● WHAT YOU WILL DO: Find every line in the data below that contains the word "major", and copy each of those lines in full. Case counts.

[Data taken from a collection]
>> START
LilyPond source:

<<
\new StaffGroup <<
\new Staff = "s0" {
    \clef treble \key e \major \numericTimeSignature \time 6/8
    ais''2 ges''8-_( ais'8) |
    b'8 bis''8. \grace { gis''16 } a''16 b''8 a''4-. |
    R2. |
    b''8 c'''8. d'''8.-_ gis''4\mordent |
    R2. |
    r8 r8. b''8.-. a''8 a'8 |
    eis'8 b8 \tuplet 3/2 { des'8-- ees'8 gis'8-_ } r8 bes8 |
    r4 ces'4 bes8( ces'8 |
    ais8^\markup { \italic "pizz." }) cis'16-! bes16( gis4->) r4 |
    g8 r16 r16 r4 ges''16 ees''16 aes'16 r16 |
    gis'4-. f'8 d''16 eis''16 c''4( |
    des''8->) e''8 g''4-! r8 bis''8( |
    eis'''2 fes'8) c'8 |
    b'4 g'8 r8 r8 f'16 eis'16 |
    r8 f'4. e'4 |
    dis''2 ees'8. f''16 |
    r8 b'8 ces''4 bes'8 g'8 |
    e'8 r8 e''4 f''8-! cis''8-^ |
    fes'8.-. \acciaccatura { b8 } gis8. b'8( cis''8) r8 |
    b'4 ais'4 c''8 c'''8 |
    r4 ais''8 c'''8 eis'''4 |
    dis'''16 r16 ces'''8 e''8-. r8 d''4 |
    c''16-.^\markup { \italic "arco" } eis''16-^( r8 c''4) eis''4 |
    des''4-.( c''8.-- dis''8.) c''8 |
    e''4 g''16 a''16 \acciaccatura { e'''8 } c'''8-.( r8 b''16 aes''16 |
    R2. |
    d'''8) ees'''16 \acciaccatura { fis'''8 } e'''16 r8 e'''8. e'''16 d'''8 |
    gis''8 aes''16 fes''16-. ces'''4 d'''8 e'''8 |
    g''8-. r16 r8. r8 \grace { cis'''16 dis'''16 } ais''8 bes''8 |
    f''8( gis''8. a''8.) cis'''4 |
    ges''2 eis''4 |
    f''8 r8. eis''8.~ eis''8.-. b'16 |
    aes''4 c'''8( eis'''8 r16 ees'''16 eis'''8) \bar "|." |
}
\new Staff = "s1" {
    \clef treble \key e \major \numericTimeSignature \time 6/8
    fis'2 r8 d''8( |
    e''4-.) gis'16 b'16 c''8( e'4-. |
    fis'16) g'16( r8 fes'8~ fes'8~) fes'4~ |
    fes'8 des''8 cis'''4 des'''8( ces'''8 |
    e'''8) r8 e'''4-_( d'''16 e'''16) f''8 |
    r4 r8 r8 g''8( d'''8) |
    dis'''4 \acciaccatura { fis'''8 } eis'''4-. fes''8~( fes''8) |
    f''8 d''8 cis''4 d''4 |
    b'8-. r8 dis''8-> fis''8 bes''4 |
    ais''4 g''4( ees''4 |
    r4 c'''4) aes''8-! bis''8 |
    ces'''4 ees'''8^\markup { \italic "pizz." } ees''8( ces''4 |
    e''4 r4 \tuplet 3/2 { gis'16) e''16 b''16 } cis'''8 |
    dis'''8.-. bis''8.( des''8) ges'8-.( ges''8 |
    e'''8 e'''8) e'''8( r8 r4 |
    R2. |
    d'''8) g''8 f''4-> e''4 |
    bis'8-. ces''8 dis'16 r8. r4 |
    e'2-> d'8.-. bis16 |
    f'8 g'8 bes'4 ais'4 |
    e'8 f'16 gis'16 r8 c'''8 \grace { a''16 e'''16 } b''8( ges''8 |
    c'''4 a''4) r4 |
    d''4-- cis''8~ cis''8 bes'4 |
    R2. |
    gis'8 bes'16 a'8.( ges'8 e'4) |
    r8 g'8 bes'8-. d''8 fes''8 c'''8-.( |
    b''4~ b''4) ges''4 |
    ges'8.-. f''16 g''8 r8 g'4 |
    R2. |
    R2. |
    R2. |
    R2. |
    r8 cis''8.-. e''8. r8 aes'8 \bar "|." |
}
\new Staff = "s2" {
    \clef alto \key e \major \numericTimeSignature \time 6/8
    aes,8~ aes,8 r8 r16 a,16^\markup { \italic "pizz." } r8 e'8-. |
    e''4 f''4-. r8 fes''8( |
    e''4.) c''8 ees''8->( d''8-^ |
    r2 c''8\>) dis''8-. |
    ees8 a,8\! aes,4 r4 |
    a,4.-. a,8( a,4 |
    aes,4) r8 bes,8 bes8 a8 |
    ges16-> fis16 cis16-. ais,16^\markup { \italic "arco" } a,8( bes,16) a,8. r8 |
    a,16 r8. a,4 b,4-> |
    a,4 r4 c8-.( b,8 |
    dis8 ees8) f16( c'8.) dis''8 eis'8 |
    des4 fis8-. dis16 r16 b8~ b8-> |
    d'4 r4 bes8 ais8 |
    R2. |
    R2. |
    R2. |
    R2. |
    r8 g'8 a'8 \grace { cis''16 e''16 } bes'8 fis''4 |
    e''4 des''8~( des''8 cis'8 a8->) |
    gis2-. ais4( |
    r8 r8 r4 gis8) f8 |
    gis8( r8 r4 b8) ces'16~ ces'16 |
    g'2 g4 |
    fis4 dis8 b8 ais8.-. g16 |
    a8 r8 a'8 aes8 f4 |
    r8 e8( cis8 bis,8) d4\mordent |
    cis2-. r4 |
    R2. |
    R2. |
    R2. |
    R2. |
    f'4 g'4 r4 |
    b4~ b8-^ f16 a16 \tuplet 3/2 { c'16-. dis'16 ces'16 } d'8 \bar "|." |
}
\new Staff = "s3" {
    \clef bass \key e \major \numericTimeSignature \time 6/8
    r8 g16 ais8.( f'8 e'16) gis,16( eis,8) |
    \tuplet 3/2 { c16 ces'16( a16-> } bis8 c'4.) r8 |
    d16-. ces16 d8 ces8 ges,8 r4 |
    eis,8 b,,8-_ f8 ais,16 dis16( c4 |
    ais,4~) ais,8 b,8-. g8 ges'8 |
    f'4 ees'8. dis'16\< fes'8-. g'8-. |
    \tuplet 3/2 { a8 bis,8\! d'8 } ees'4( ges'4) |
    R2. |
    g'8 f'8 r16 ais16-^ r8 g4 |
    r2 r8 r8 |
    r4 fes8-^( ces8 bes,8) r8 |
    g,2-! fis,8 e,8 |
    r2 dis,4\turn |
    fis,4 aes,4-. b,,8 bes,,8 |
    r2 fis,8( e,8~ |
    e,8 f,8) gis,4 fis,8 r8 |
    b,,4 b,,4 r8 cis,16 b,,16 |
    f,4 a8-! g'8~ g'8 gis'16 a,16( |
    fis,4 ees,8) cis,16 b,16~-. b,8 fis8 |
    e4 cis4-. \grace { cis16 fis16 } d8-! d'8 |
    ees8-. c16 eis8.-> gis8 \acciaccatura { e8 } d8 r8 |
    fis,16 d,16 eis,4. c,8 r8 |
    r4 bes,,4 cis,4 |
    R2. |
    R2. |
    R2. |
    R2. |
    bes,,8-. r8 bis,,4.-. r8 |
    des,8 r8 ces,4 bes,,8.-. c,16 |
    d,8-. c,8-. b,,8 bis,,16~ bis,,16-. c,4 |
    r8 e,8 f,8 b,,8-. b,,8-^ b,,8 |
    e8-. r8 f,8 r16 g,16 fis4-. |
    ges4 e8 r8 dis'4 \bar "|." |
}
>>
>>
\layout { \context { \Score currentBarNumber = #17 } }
>> END
● OUTPUT OF THE TASK:
    \clef treble \key e \major \numericTimeSignature \time 6/8
    \clef treble \key e \major \numericTimeSignature \time 6/8
    \clef alto \key e \major \numericTimeSignature \time 6/8
    \clef bass \key e \major \numericTimeSignature \time 6/8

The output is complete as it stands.